**Exercise material**
_ _ _ _ _ _ _

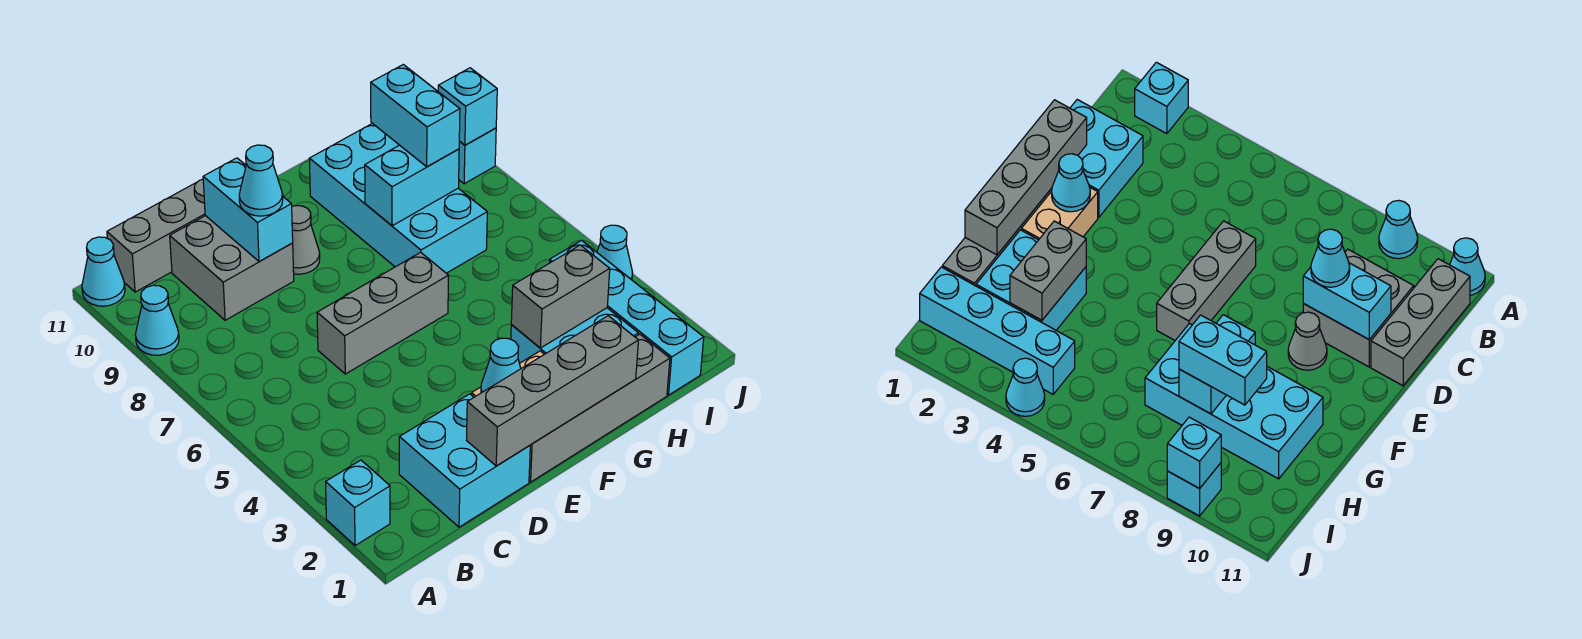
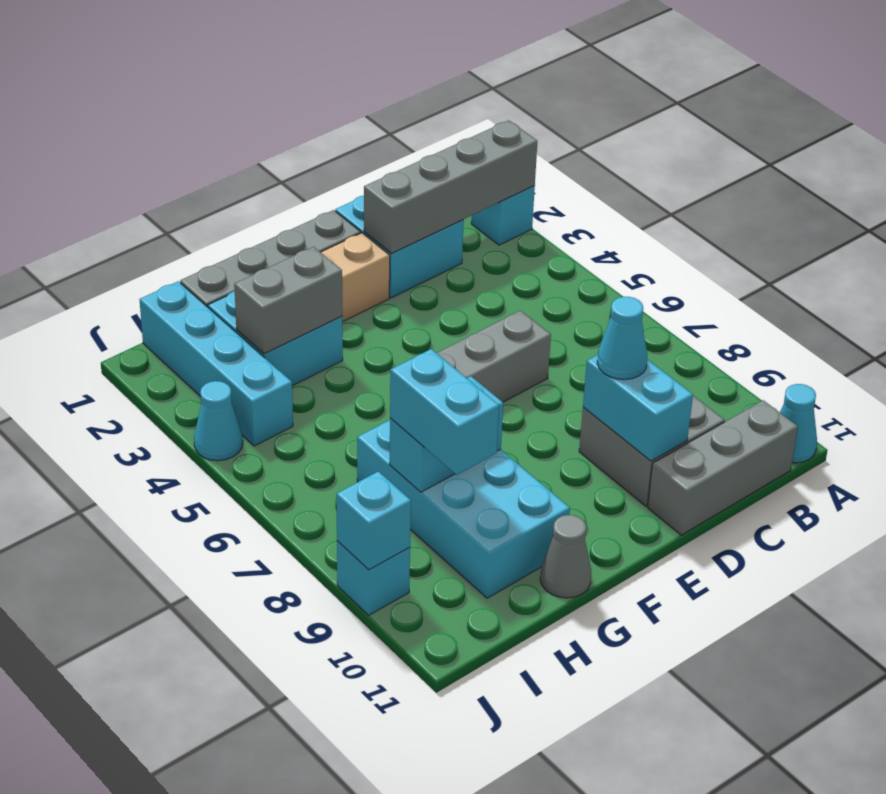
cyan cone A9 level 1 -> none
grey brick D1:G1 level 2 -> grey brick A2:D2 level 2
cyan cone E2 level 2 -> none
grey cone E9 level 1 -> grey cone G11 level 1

_ _ _ _ _ _ _

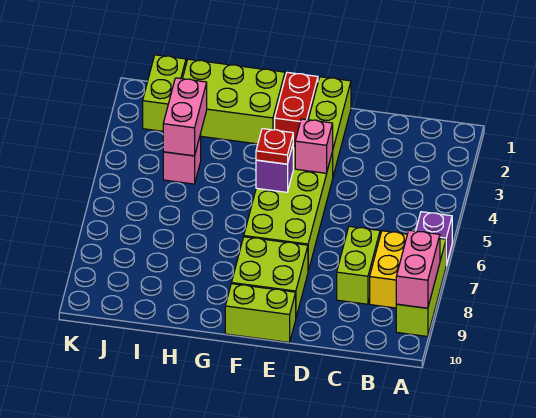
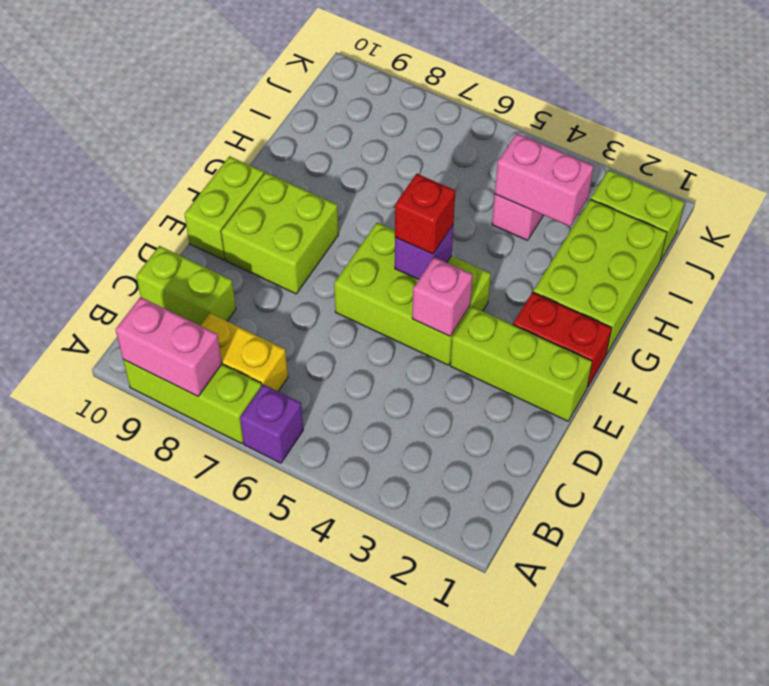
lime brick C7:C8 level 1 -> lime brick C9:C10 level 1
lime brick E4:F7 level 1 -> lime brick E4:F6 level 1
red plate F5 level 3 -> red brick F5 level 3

_ _ _ _ _ _ _

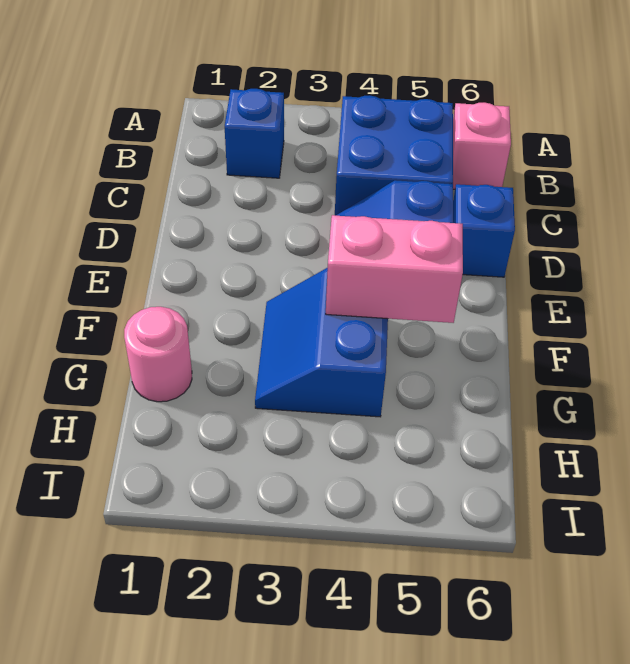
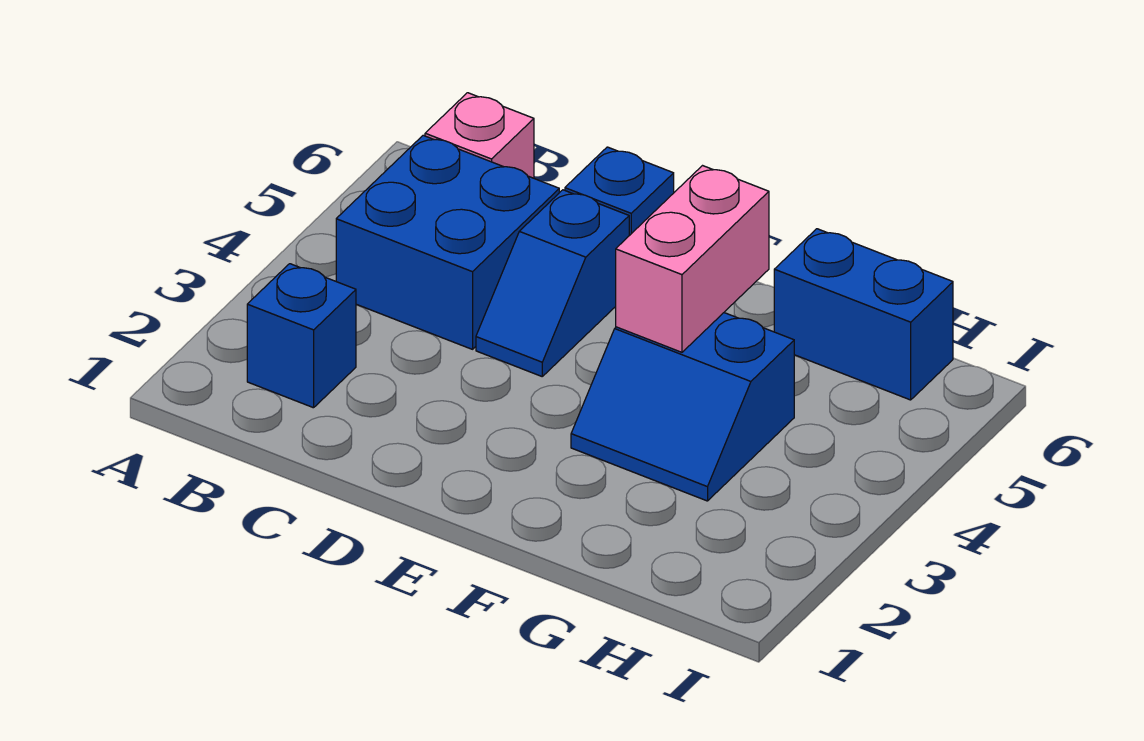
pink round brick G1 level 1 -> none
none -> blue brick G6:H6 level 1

_ _ _ _ _ _ _

**What is being asked**
Among the entries above, locate the lines containing "lime brick C7:C8" and "red plate F5 level 3 -> red brick F5 level 3", and transcribe exactly those two lines and all lines between.

**Response below**
lime brick C7:C8 level 1 -> lime brick C9:C10 level 1
lime brick E4:F7 level 1 -> lime brick E4:F6 level 1
red plate F5 level 3 -> red brick F5 level 3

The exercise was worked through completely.